(Object change descriptions)
((

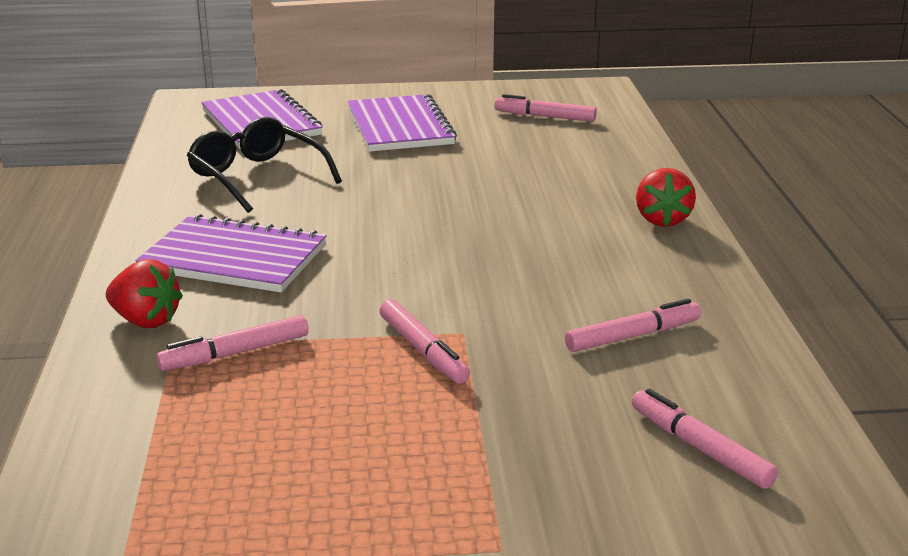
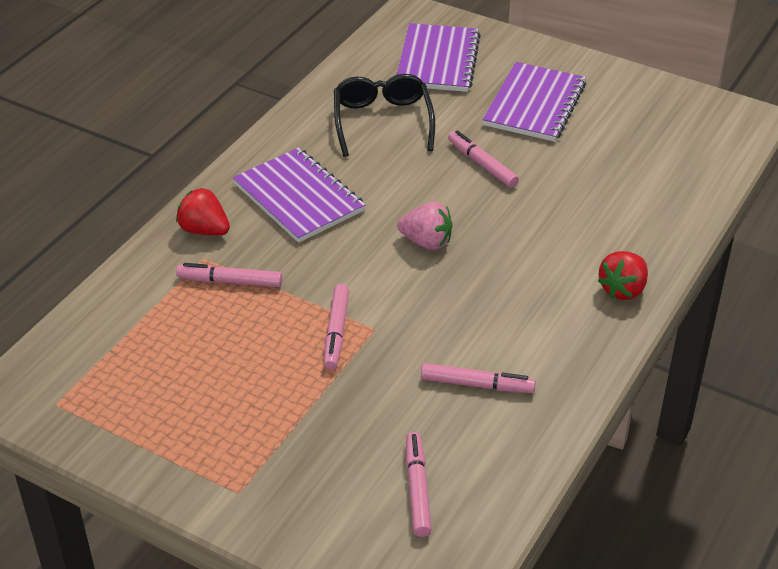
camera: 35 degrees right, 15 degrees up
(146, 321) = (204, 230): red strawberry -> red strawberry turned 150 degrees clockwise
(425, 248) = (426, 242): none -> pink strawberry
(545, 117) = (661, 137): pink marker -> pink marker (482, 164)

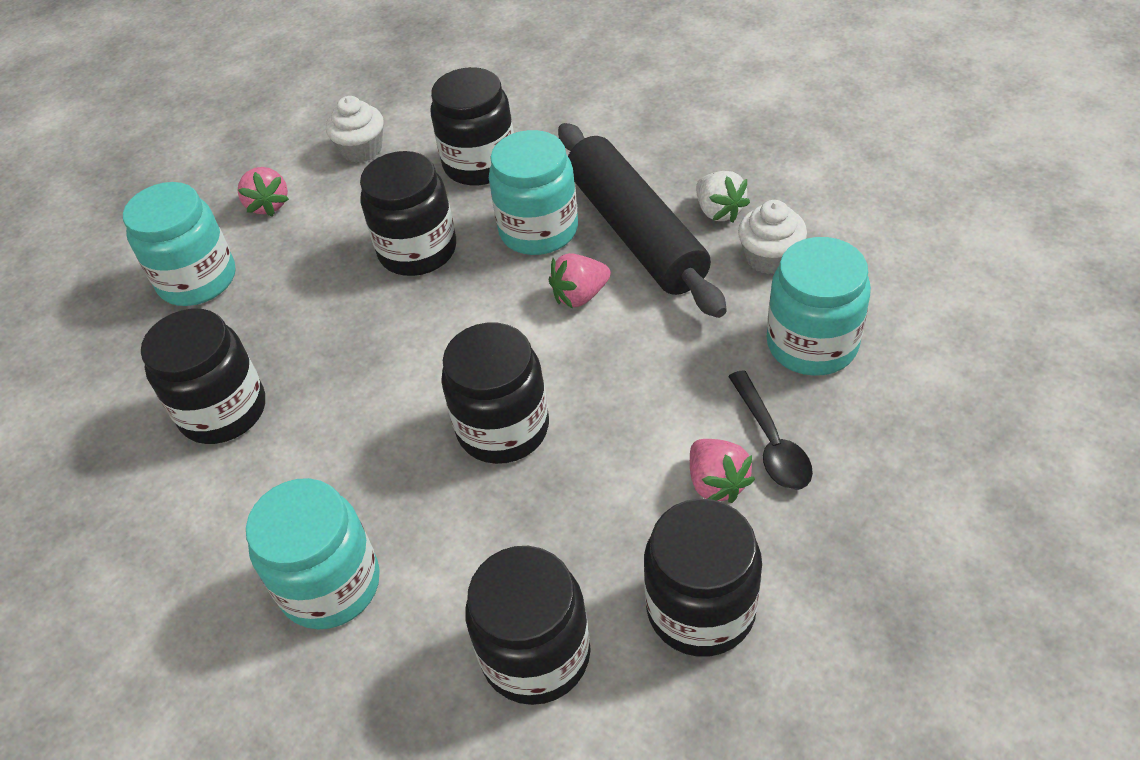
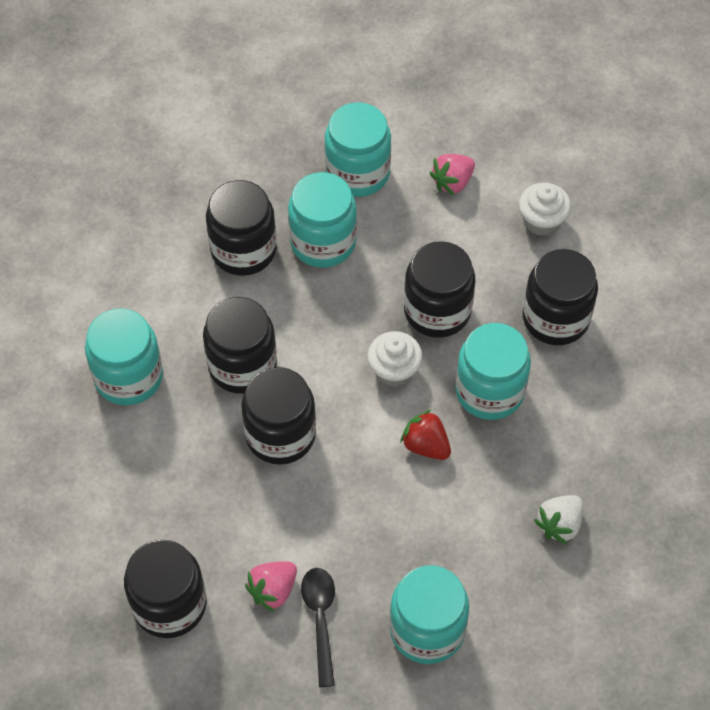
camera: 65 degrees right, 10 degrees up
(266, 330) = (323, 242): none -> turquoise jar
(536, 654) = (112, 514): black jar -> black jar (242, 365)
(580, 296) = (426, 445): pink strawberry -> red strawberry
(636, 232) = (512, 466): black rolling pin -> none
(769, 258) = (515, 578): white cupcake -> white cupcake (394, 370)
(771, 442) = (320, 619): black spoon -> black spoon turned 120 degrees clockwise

))

**WHAT YOU HAVE TO DO**
Among the lines above, return each one holding the string "degrees".

**SOLUTION**
camera: 35 degrees right, 15 degrees up
(146, 321) = (204, 230): red strawberry -> red strawberry turned 150 degrees clockwise
camera: 65 degrees right, 10 degrees up
(771, 442) = (320, 619): black spoon -> black spoon turned 120 degrees clockwise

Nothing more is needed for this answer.